── Data for review ──

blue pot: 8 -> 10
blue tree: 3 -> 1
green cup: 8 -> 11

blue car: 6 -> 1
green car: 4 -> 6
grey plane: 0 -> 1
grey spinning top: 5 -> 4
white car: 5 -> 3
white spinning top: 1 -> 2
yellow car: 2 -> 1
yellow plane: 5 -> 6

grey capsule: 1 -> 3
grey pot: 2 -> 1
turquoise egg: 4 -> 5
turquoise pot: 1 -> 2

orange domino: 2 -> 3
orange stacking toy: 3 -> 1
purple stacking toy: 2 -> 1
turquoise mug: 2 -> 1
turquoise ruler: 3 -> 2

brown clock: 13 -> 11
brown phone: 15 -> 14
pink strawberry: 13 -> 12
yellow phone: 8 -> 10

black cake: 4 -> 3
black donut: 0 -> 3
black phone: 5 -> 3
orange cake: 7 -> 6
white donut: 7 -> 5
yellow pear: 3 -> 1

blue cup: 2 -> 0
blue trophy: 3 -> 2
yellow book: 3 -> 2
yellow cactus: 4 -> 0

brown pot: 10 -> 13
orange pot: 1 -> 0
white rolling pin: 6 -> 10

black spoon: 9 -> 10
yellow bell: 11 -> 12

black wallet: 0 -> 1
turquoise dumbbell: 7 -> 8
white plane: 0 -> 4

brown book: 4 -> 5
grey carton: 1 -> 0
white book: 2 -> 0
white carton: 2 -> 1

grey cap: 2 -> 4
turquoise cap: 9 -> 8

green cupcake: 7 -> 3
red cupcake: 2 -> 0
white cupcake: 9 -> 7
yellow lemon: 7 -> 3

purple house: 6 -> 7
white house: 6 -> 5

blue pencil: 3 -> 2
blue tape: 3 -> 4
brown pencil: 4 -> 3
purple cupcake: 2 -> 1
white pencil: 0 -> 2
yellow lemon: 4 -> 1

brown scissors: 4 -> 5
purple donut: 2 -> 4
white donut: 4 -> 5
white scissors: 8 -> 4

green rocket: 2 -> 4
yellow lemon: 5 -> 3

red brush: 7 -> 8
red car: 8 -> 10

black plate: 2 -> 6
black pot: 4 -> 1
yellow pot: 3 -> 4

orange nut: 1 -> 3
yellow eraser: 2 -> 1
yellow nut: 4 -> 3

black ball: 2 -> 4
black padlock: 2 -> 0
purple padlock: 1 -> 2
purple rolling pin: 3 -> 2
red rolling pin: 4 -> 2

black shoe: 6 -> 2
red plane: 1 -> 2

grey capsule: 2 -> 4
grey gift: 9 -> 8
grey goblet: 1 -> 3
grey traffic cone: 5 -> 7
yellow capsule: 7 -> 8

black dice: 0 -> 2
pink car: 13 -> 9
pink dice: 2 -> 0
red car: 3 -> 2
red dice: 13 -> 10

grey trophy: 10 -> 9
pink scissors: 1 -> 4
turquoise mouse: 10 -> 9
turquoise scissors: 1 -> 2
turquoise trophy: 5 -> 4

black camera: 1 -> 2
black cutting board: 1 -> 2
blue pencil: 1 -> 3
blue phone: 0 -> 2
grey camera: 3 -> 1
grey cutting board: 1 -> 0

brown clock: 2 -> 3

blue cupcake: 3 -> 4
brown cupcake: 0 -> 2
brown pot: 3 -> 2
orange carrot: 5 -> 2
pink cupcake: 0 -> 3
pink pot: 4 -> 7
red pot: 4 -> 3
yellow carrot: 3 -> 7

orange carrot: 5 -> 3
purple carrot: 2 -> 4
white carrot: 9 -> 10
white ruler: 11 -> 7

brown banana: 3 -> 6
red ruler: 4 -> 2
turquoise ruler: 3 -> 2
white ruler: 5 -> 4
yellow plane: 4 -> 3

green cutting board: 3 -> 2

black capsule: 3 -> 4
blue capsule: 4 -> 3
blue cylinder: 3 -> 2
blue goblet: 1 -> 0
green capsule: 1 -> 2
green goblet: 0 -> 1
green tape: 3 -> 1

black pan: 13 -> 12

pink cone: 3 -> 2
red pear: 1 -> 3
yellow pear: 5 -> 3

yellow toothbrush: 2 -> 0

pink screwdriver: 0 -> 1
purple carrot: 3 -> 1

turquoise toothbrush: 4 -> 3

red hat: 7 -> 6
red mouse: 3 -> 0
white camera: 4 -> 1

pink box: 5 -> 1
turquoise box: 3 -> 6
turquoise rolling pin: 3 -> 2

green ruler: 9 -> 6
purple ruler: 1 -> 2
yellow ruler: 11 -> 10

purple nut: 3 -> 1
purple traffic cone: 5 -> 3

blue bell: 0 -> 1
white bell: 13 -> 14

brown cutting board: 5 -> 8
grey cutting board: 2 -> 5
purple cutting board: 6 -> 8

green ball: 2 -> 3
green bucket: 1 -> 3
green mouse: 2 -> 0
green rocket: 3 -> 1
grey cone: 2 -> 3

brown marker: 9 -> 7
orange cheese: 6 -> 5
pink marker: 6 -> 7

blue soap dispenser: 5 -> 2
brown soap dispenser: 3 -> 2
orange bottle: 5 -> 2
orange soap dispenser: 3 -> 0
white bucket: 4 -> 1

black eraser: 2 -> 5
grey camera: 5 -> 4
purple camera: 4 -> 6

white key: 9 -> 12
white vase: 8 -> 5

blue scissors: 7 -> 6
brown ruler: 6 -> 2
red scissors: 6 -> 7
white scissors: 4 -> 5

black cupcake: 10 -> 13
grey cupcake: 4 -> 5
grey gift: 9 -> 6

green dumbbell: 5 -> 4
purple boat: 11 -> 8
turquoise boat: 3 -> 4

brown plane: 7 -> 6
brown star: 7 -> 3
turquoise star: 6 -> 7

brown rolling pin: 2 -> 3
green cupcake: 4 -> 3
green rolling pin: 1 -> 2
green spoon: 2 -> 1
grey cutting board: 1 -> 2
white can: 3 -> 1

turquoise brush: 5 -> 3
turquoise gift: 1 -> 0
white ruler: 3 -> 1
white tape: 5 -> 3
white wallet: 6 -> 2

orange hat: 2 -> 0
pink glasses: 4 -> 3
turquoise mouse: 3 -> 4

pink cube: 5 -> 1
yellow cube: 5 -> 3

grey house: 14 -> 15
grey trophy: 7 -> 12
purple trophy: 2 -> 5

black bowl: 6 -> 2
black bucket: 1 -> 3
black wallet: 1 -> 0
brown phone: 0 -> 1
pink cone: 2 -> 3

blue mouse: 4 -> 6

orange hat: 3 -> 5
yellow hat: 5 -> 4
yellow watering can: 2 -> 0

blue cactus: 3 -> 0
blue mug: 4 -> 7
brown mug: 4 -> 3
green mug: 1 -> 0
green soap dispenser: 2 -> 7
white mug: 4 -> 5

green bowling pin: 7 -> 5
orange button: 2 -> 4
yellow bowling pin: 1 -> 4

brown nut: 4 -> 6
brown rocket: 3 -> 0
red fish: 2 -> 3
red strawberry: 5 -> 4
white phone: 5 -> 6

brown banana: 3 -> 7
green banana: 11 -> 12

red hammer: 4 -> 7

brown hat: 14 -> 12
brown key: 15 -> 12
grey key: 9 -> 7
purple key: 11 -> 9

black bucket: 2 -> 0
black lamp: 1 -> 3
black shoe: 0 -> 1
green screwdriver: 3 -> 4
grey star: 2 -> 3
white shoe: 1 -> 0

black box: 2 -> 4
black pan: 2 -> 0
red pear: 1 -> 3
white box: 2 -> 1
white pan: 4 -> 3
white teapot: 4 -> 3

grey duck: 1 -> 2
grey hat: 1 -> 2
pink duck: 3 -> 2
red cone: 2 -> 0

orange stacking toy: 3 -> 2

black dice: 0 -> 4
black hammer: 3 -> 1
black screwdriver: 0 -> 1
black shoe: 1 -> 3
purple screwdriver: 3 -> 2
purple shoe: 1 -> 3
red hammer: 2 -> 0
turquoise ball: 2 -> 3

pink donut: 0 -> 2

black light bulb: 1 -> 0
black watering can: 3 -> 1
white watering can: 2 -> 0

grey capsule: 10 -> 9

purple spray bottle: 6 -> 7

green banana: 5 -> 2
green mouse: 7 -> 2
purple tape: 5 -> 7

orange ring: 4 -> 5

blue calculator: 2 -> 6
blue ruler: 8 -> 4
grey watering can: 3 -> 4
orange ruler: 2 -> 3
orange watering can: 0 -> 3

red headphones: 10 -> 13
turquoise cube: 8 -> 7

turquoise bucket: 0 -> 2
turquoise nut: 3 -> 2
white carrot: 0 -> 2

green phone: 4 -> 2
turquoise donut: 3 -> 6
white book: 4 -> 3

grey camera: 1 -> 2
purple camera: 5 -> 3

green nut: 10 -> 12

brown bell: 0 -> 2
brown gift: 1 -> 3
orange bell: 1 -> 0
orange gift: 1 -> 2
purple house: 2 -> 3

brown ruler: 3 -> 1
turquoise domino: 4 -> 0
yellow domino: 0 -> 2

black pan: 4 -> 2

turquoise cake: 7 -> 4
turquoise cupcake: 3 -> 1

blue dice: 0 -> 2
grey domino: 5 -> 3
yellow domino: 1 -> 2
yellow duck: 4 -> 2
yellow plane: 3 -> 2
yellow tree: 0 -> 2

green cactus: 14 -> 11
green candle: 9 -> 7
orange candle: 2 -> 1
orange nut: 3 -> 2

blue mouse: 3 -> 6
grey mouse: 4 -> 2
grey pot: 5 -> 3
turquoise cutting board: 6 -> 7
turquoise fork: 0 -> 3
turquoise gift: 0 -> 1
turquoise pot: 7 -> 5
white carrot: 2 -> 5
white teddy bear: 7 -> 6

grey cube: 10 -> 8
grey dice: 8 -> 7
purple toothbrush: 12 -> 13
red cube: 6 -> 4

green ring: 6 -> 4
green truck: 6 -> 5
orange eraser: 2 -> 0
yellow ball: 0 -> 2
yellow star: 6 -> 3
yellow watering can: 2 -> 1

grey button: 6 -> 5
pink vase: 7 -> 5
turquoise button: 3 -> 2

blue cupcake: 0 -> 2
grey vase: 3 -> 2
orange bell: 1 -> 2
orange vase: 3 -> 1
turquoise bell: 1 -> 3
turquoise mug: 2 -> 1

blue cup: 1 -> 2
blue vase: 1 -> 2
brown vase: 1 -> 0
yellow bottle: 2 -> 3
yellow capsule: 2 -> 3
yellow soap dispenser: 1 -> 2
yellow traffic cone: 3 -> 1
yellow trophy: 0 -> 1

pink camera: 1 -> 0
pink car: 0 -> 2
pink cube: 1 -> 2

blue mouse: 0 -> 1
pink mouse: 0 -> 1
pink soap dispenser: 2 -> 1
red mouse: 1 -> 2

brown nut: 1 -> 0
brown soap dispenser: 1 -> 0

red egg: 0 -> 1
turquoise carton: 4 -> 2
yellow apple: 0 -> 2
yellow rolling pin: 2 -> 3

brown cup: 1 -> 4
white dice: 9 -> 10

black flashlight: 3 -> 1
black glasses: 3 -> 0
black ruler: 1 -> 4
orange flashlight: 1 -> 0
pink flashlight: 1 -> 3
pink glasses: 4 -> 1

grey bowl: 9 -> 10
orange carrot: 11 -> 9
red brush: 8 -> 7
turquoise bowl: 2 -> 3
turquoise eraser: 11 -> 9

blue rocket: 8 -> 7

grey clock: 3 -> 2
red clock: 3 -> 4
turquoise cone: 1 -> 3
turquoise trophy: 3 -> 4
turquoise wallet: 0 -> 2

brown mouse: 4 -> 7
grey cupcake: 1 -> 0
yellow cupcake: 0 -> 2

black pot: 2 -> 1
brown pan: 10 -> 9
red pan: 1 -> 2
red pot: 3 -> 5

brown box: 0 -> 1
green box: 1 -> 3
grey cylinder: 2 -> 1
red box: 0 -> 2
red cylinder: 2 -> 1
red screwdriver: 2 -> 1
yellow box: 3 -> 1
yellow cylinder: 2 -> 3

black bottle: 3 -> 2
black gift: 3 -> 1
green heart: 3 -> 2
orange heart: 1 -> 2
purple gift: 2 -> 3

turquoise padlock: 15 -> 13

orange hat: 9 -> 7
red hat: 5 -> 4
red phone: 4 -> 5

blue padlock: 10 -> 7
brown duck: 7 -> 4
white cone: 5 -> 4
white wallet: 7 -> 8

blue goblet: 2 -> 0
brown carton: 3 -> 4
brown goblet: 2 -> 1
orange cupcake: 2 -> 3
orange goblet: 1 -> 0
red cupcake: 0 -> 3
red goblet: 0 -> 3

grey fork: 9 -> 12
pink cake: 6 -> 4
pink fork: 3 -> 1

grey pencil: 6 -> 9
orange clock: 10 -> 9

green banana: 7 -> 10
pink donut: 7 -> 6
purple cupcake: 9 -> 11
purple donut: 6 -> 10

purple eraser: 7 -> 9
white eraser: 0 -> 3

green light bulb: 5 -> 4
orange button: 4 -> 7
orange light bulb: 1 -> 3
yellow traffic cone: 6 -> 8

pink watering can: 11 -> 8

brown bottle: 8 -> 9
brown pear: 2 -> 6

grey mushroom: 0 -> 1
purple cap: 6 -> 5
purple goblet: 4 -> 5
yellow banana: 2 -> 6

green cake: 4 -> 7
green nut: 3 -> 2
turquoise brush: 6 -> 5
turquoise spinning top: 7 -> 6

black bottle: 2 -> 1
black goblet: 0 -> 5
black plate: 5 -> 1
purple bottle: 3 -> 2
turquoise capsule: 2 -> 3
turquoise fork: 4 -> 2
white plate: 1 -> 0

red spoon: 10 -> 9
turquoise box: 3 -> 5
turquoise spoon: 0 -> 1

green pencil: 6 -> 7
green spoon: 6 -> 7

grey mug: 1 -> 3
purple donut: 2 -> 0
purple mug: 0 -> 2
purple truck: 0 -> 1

───

▸ **Aim of the task**
Looking at the entries, work out how many lines hold the word "cube". Give the number and nothing else.

▸ **Solution**
6